EXERCISE
From the records below, transcribe exactly the lines that begin at the line with "camera: 15 degrees right, 15 degrees up" and end at the line with "(399, 607) = (262, 442): red", both included.

(THE DATA begins)

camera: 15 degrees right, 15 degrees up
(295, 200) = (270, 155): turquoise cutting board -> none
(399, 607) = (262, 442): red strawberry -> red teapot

(THE DATA ends)
(THE DATA begins)

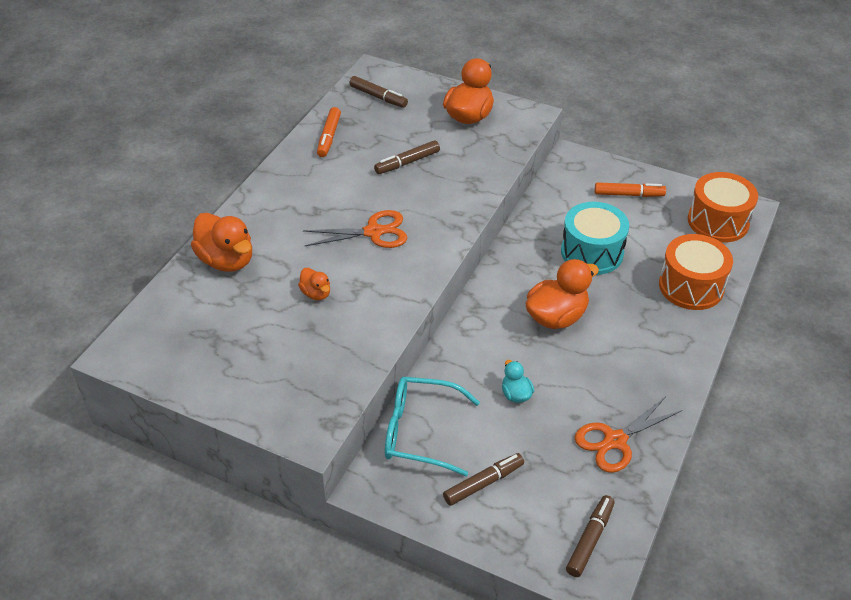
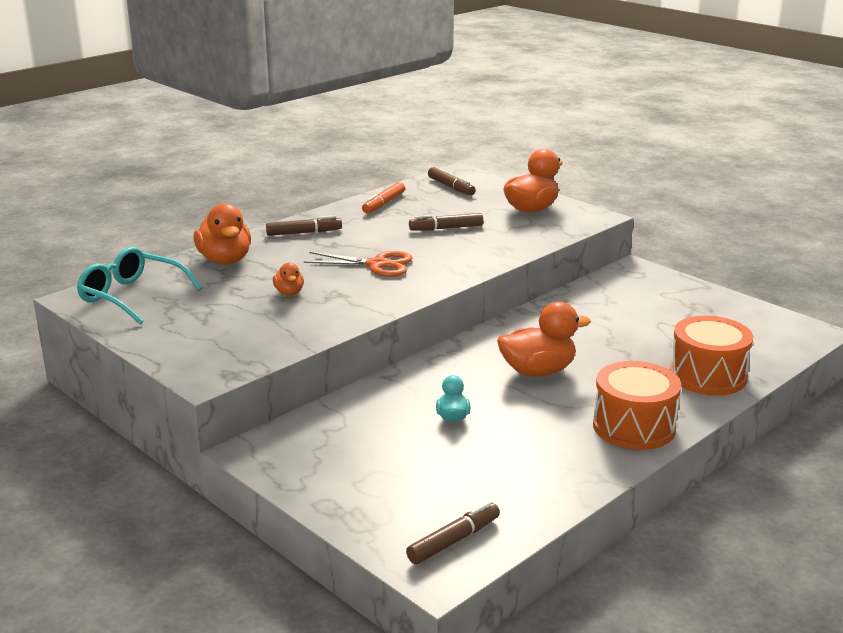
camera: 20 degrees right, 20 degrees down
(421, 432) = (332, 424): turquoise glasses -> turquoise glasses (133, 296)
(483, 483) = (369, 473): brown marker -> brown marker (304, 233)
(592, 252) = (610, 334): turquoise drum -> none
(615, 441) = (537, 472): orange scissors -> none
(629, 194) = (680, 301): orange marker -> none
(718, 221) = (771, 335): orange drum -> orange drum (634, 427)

(THE DATA ends)

RESPONSE BOX
camera: 15 degrees right, 15 degrees up
(295, 200) = (270, 155): turquoise cutting board -> none
(399, 607) = (262, 442): red strawberry -> red teapot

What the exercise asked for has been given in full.